● **Exercise requirements**:
Look for the string "purple" in the listing. Copy each line that has it.

● **Records shown**:
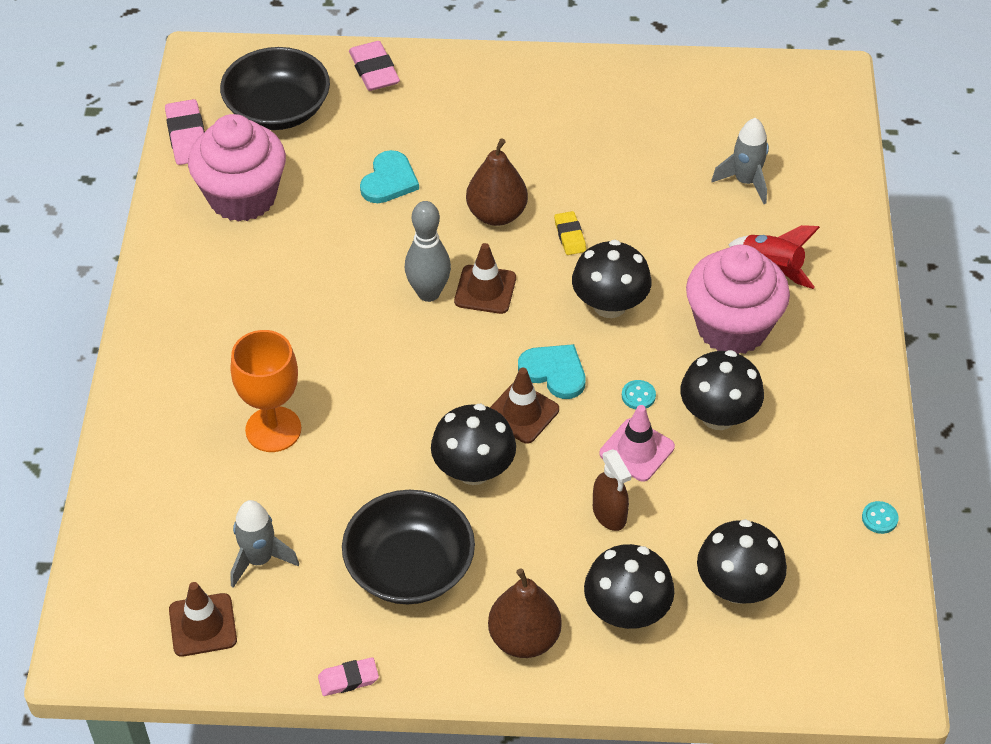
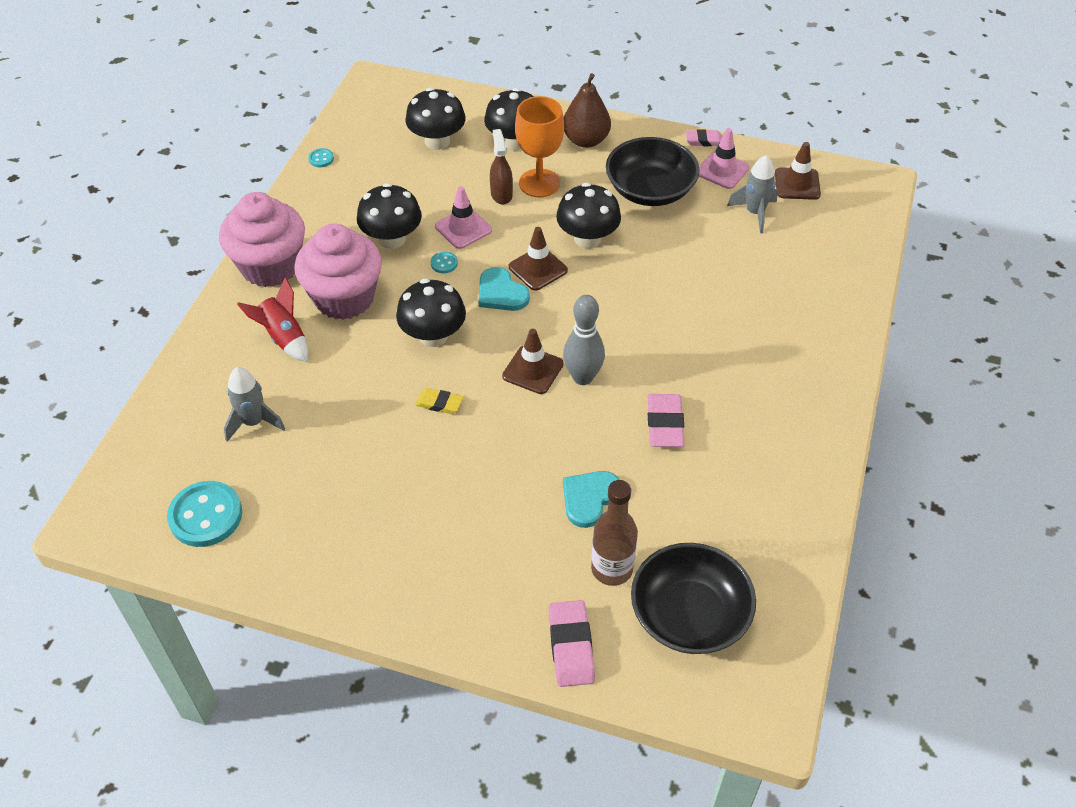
camera: 165 degrees left, 0 degrees up
(187, 137) = (792, 601): pink eraser -> pink eraser (665, 424)
(242, 197) = (739, 511): pink cupcake -> pink cupcake (270, 266)
(273, 429) = (734, 294): orange goblet -> orange goblet (539, 183)
(313, 626) = (722, 170): none -> pink traffic cone
(353, 129) = (612, 569): none -> brown bottle
(496, 214) = (497, 439): brown pear -> none
(570, 236) = (439, 403): yellow eraser -> yellow eraser turned 75 degrees counterclockwise
(736, 99) = (205, 516): none -> turquoise button

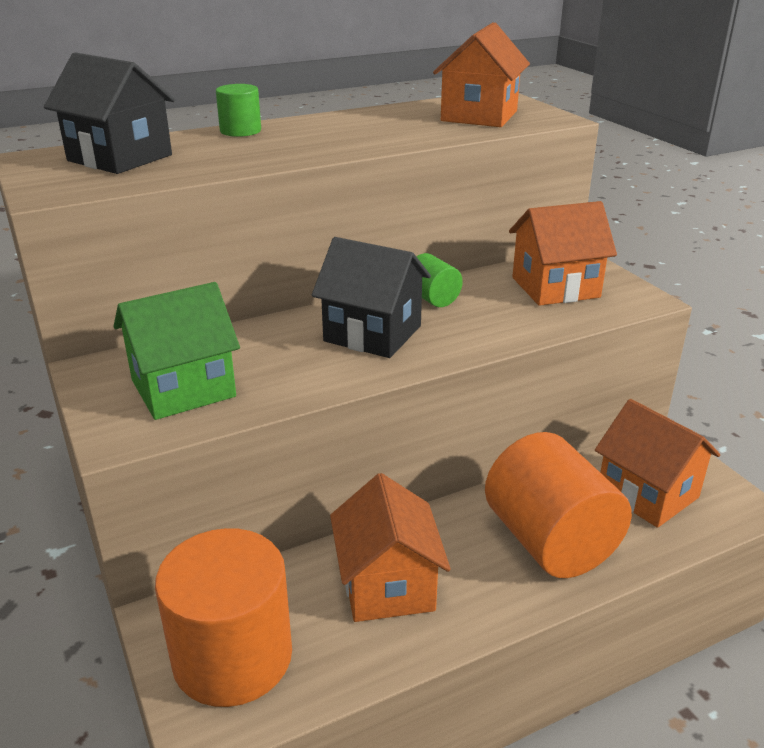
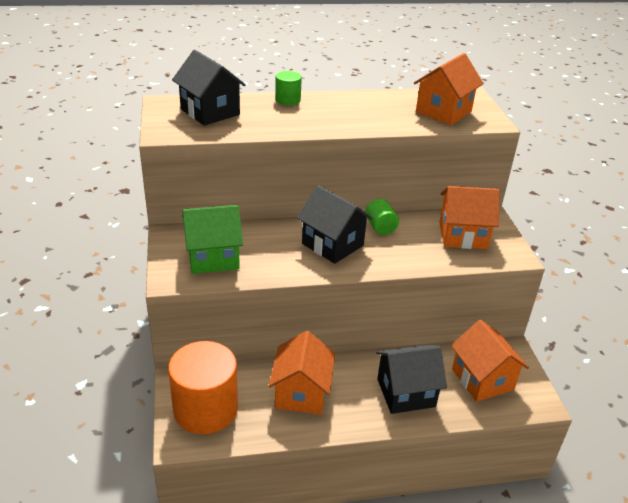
camera: 15 degrees right, 5 degrees up
(550, 541) = (406, 393): orange cylinder -> black house

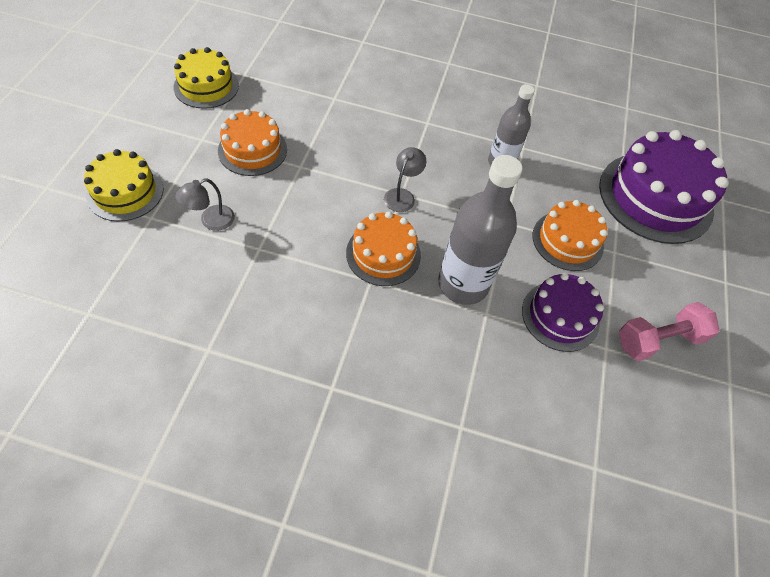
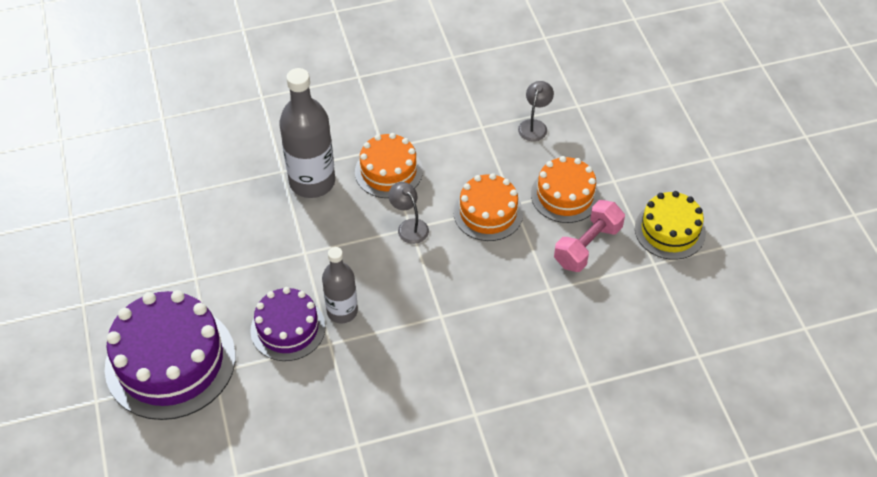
camera: 155 degrees right, 5 degrees down
(125, 192) = (616, 111): yellow cake -> none
(402, 195) = (409, 226): grey lamp -> grey lamp turned 150 degrees clockwise
(560, 316) = (223, 198): purple cake -> purple cake (288, 328)
(567, 241) = (242, 265): orange cake -> orange cake (488, 212)
(658, 340) = (137, 221): pink dumbbell -> pink dumbbell (587, 246)

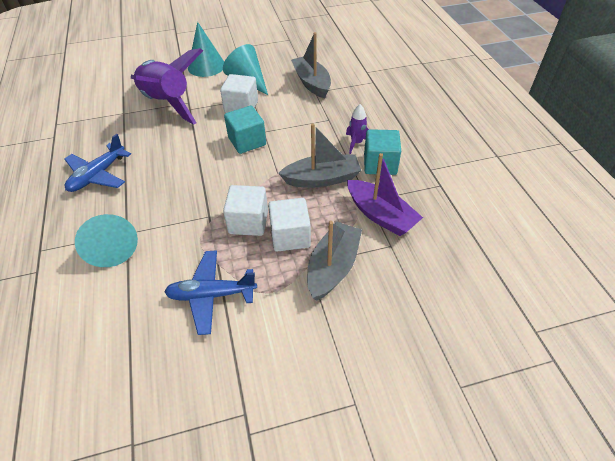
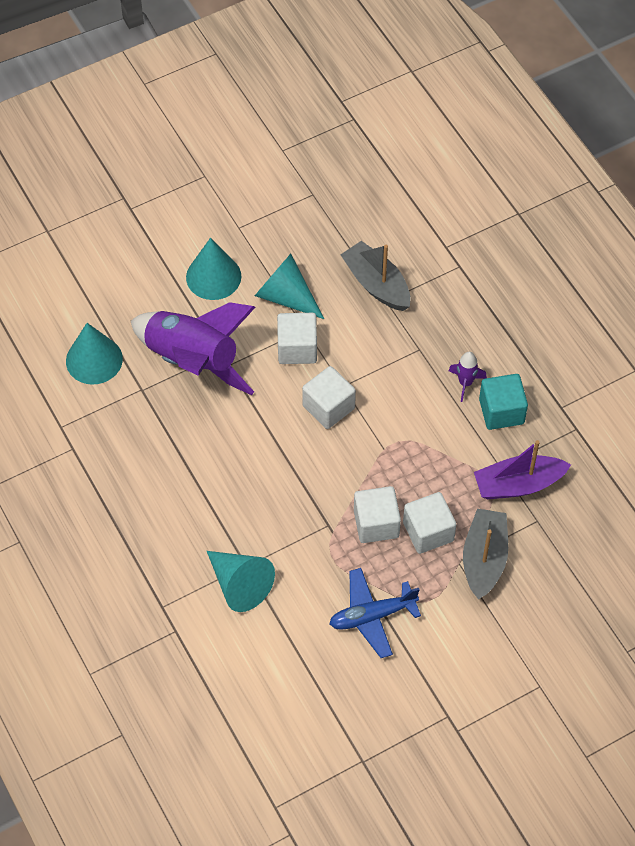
camera: 15 degrees left, 10 degrees up
(98, 175) = (168, 496): blue plane -> none
(103, 94) = (94, 360): none -> turquoise cone
(247, 141) = (328, 407): turquoise cube -> white cube
(322, 179) = (439, 447): grey boat -> none
(380, 215) = (518, 484): purple boat -> purple boat turned 135 degrees clockwise

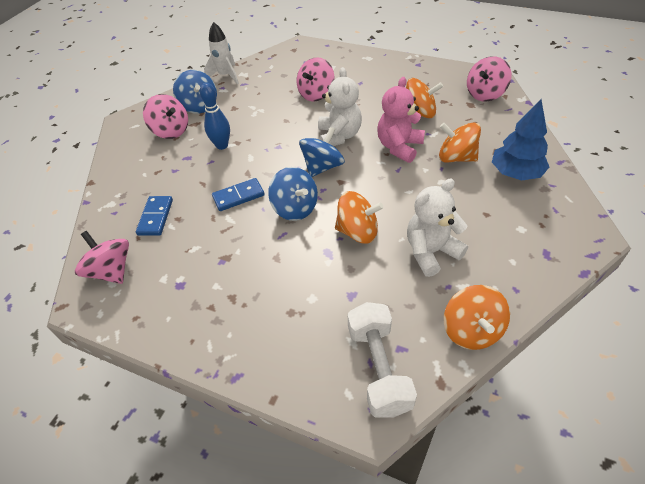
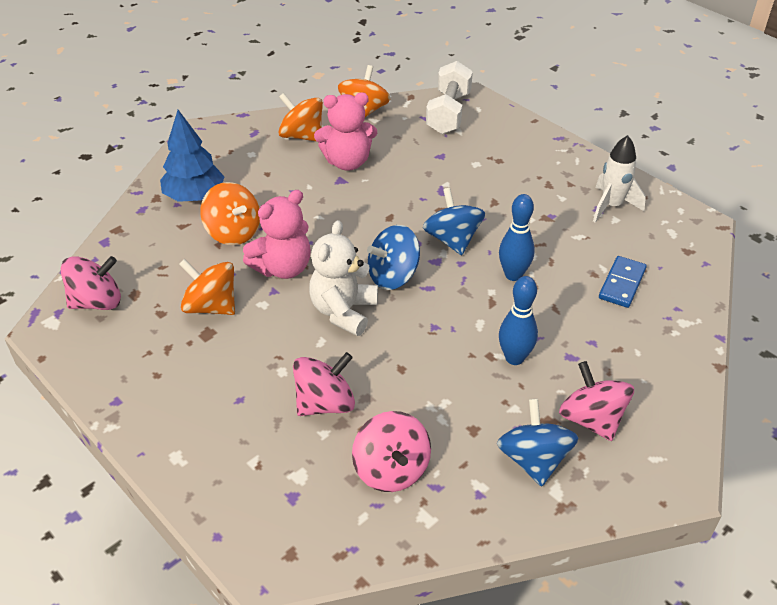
camera: 160 degrees left, 5 degrees down
(111, 271) = (673, 242): pink spinning top -> pink spinning top (391, 469)
(225, 76) = (463, 527): white rocket -> white rocket (611, 206)
(238, 196) = (513, 275): blue domino -> blue bowling pin
(358, 231) = (401, 198): orange spinning top -> orange spinning top (302, 136)
(431, 252) = (347, 162): white teddy bear -> pink teddy bear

● **Response for this exercise**:
(560, 316) = (223, 198): purple cake -> purple cake (288, 328)
(380, 215) = (518, 484): purple boat -> purple boat turned 135 degrees clockwise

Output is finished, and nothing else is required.